Problem statement: Return exactly, with nothing added, the lines from the one that contains "green fork: 5 -> 2" through the end of the listing below, pictures excluded.

+++ Provided material +++

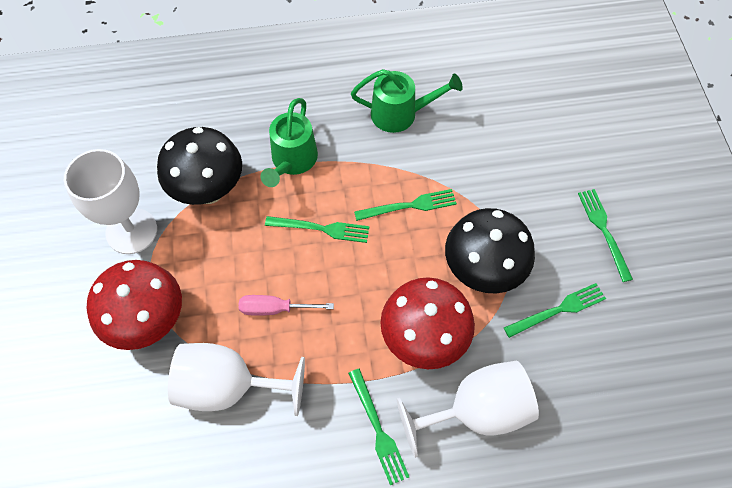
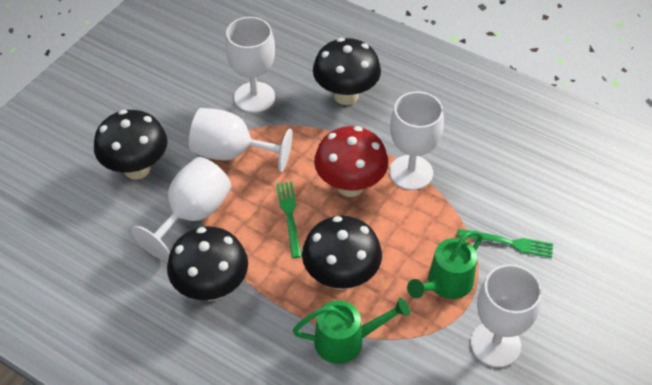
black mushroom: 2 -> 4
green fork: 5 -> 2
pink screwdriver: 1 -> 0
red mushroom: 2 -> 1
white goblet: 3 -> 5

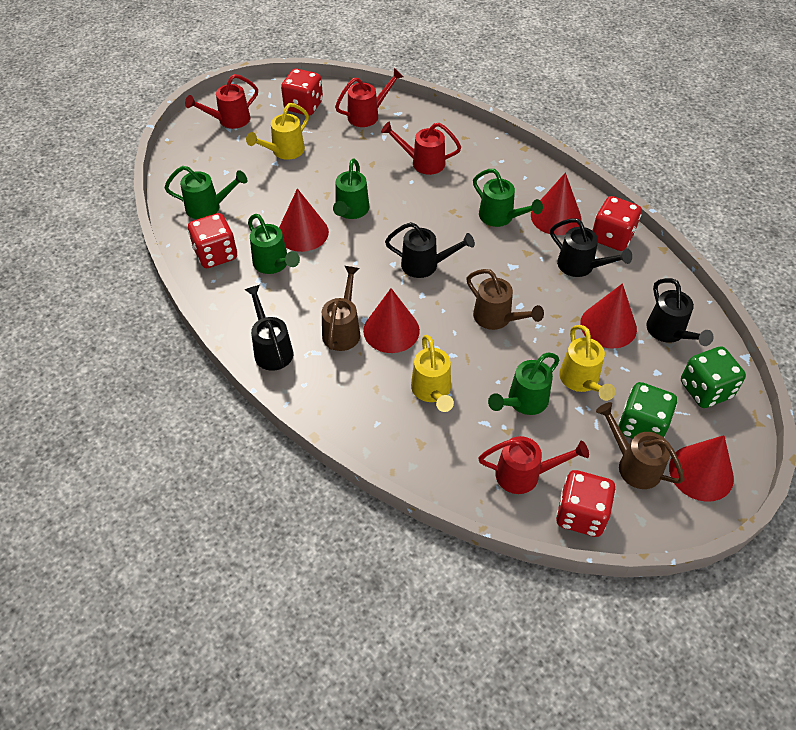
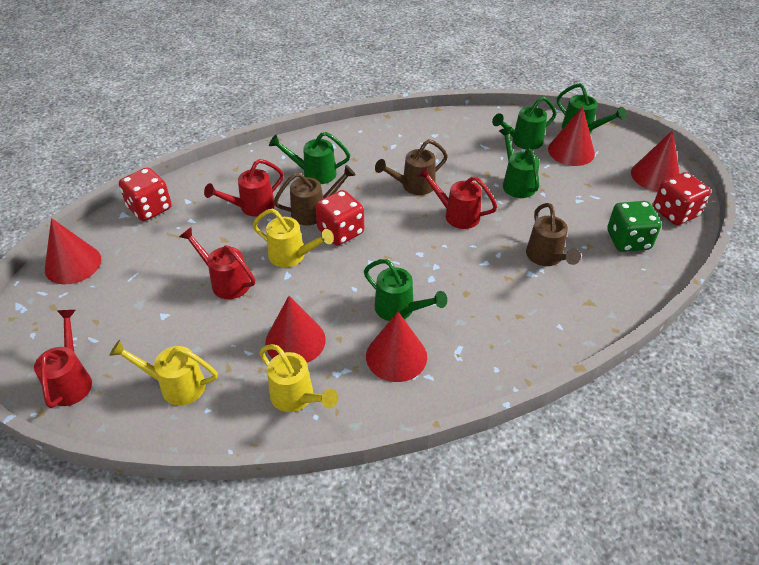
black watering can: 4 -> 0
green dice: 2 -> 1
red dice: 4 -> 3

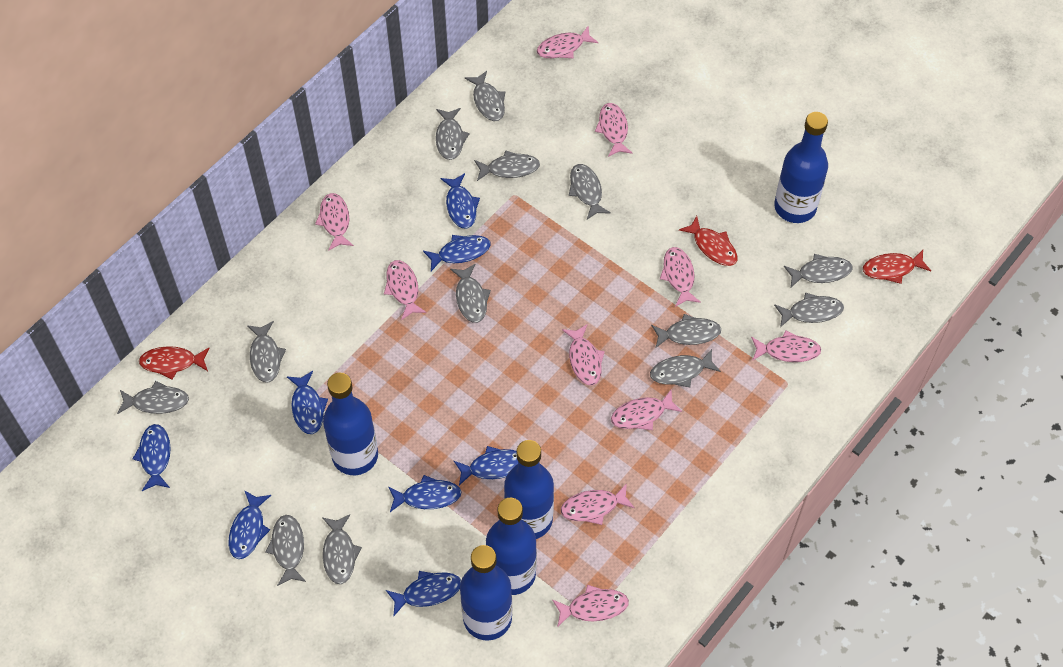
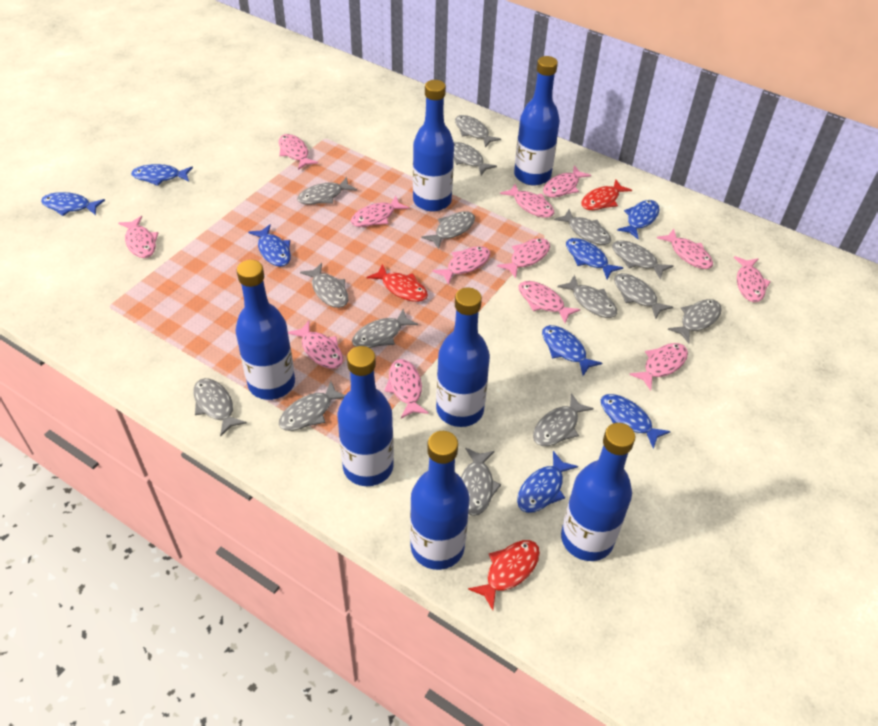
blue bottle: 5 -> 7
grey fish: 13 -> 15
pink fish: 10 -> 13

+++

Written response:
green fork: 5 -> 2
pink screwdriver: 1 -> 0
red mushroom: 2 -> 1
white goblet: 3 -> 5

black watering can: 4 -> 0
green dice: 2 -> 1
red dice: 4 -> 3

blue bottle: 5 -> 7
grey fish: 13 -> 15
pink fish: 10 -> 13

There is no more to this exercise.